Data shown
☆ ☆ ☆ ☆ ☆
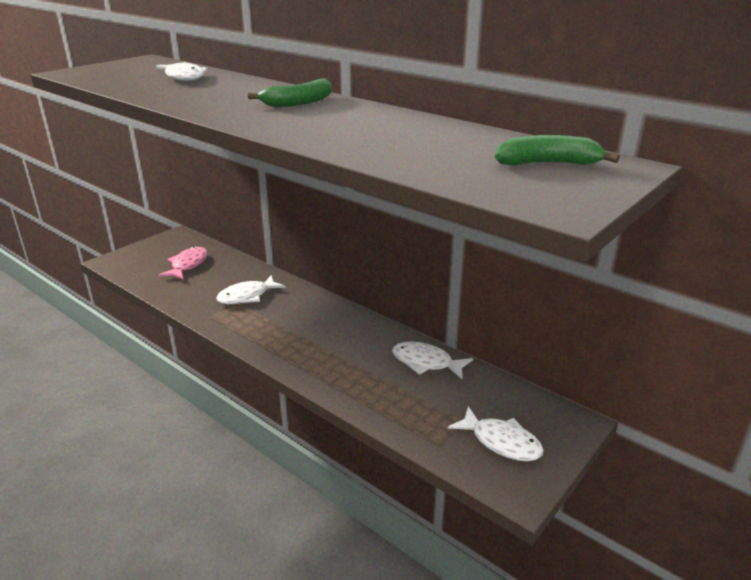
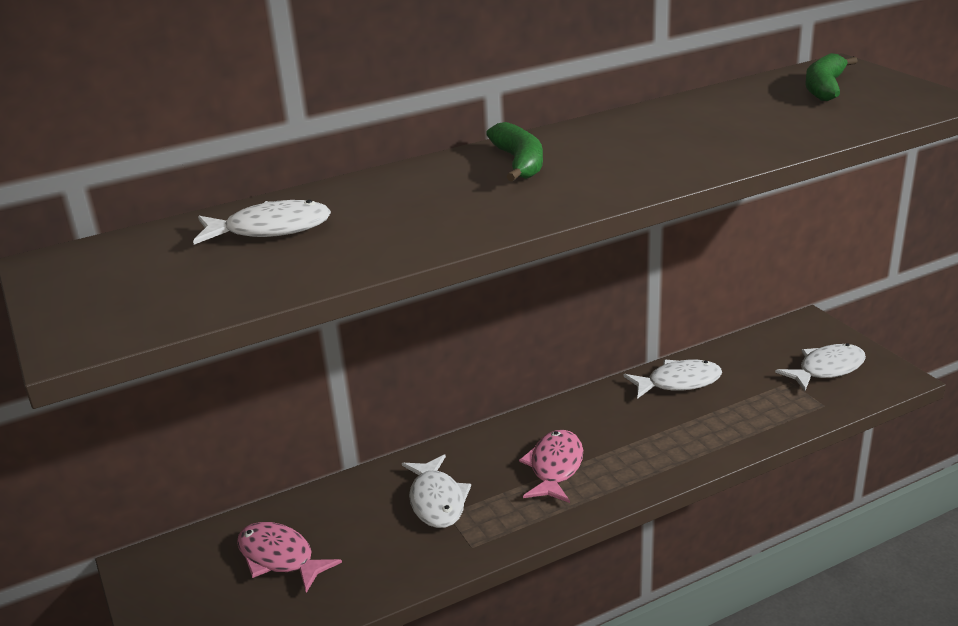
camera: 65 degrees left, 0 degrees up
(294, 329) = (555, 467): none -> pink fish
(426, 363) = (678, 382): white fish -> white fish turned 150 degrees counterclockwise

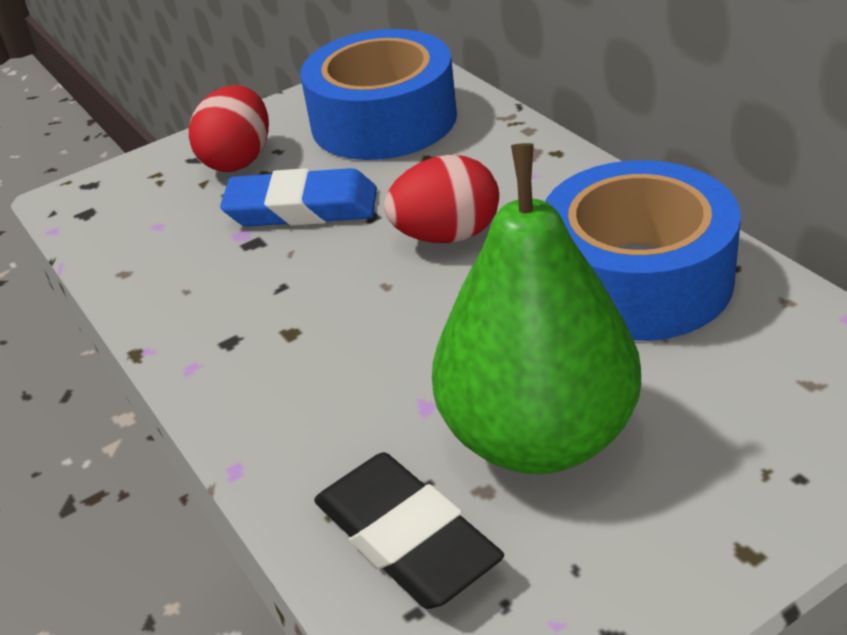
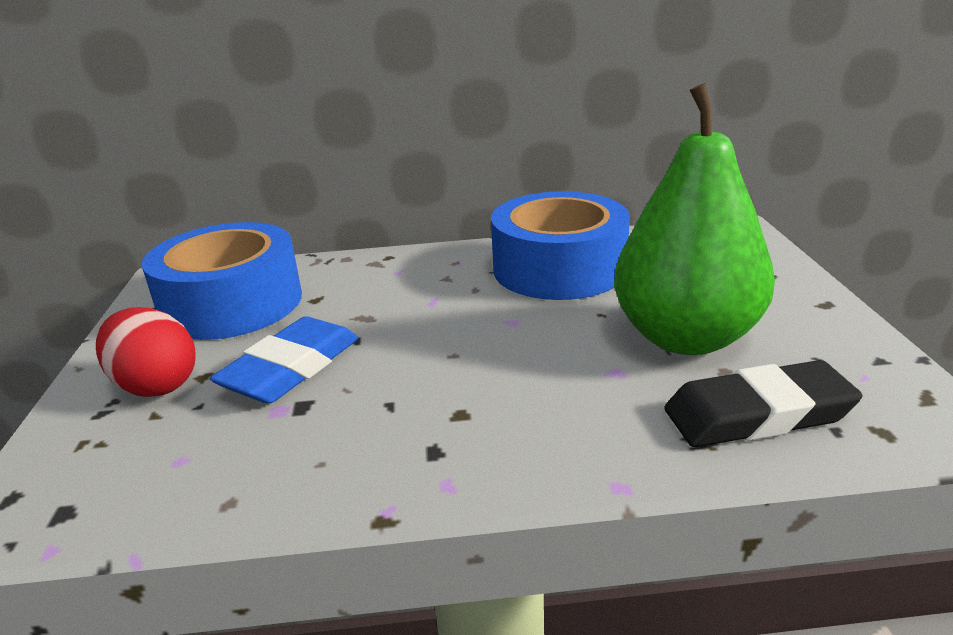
camera: 65 degrees left, 10 degrees down
(447, 236) = (427, 315): red egg -> none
☆ ☆ ☆ ☆ ☆
Activity
Above are the records; print them all exactly and keep the pictures out.

Solution to this problem
camera: 65 degrees left, 0 degrees up
(294, 329) = (555, 467): none -> pink fish
(426, 363) = (678, 382): white fish -> white fish turned 150 degrees counterclockwise

camera: 65 degrees left, 10 degrees down
(447, 236) = (427, 315): red egg -> none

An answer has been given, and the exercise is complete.